┏━━
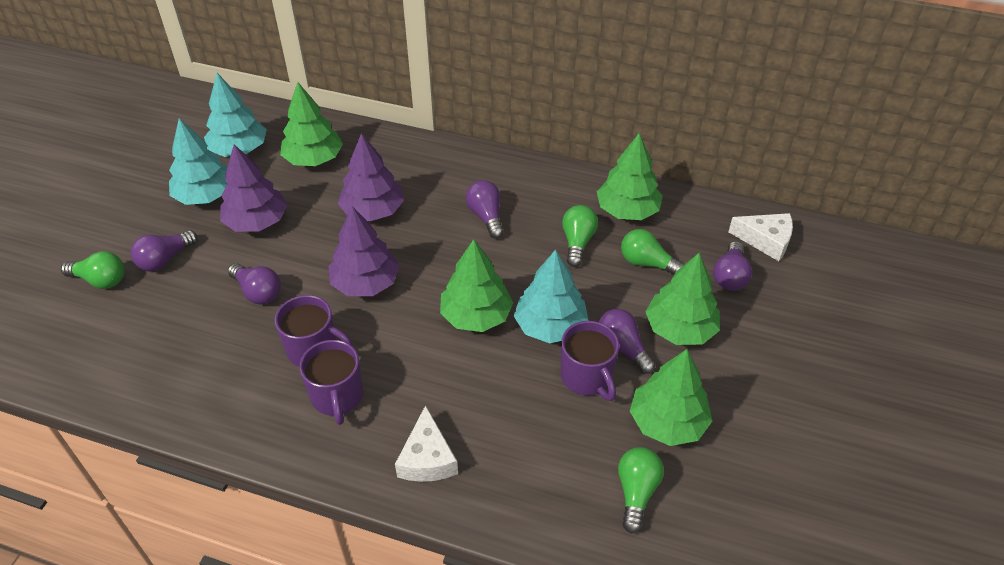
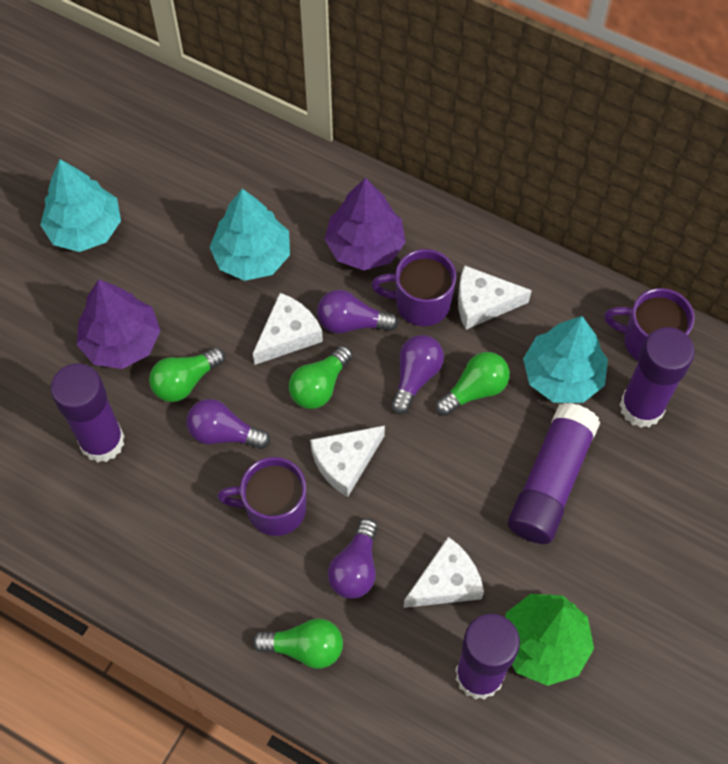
green tree: [280,82,343,166] [440,239,513,332] [597,133,663,220] [630,349,712,446] [645,253,720,345] = 5 -> [505,594,594,686] = 1
purple glue stick: none = 0 -> [50,364,125,463] [455,613,520,700] [508,403,600,544] [620,327,695,428] = 4
purple light bulb: [131,230,198,271] [228,263,281,304] [466,180,504,239] [599,309,656,374] [713,241,752,291] = 5 -> [186,399,270,449] [317,290,398,333] [328,518,378,599] [391,335,444,414] = 4
purple tree: [220,144,288,232] [329,206,400,296] [338,133,404,221] = 3 -> [77,279,161,369] [325,178,406,270] = 2
white cheese: [395,405,458,482] [728,213,793,261] = 2 -> [253,293,323,365] [310,426,385,497] [403,537,484,608] [458,265,532,330] = 4

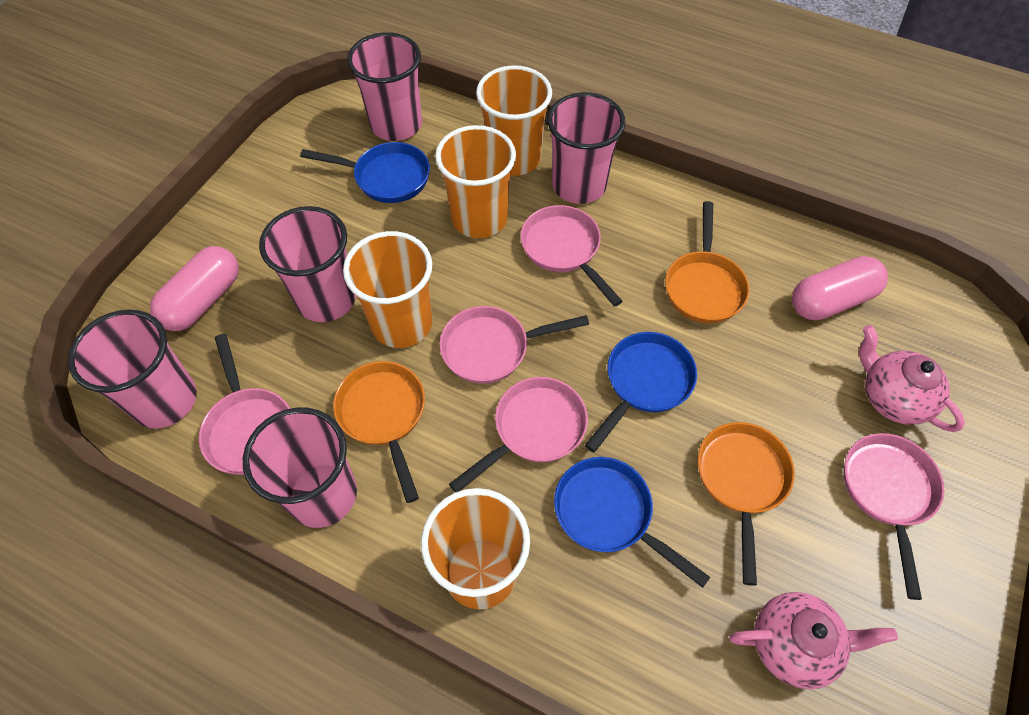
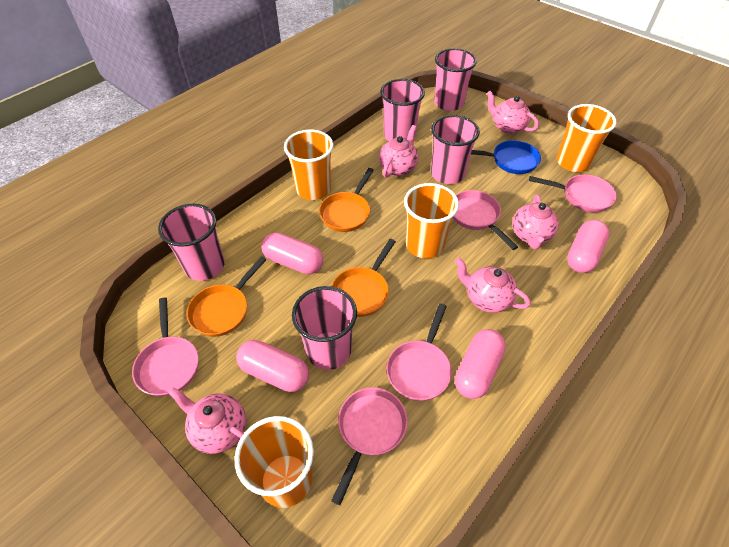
blue pan: [300,142,430,203] [554,457,710,588] [585,332,697,452] = 3 -> [471,140,541,174] = 1
pink capsule: [150,246,239,331] [792,256,888,320] = 2 -> [236,340,309,392] [261,233,323,274] [455,329,506,399] [567,220,609,273] = 4
pink teapot: [729,592,898,689] [859,325,965,432] = 2 -> [168,387,246,454] [379,125,418,178] [455,258,531,313] [487,91,539,134] [512,195,559,249] = 5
┗━━
Take the material above from the line containing "purple tree: [220,144,288,232]" up to and including the line containing "pink capsule: [150,246,239,331]" and retype it exactly, without any pictures.

purple tree: [220,144,288,232] [329,206,400,296] [338,133,404,221] = 3 -> [77,279,161,369] [325,178,406,270] = 2
white cheese: [395,405,458,482] [728,213,793,261] = 2 -> [253,293,323,365] [310,426,385,497] [403,537,484,608] [458,265,532,330] = 4

blue pan: [300,142,430,203] [554,457,710,588] [585,332,697,452] = 3 -> [471,140,541,174] = 1
pink capsule: [150,246,239,331] [792,256,888,320] = 2 -> [236,340,309,392] [261,233,323,274] [455,329,506,399] [567,220,609,273] = 4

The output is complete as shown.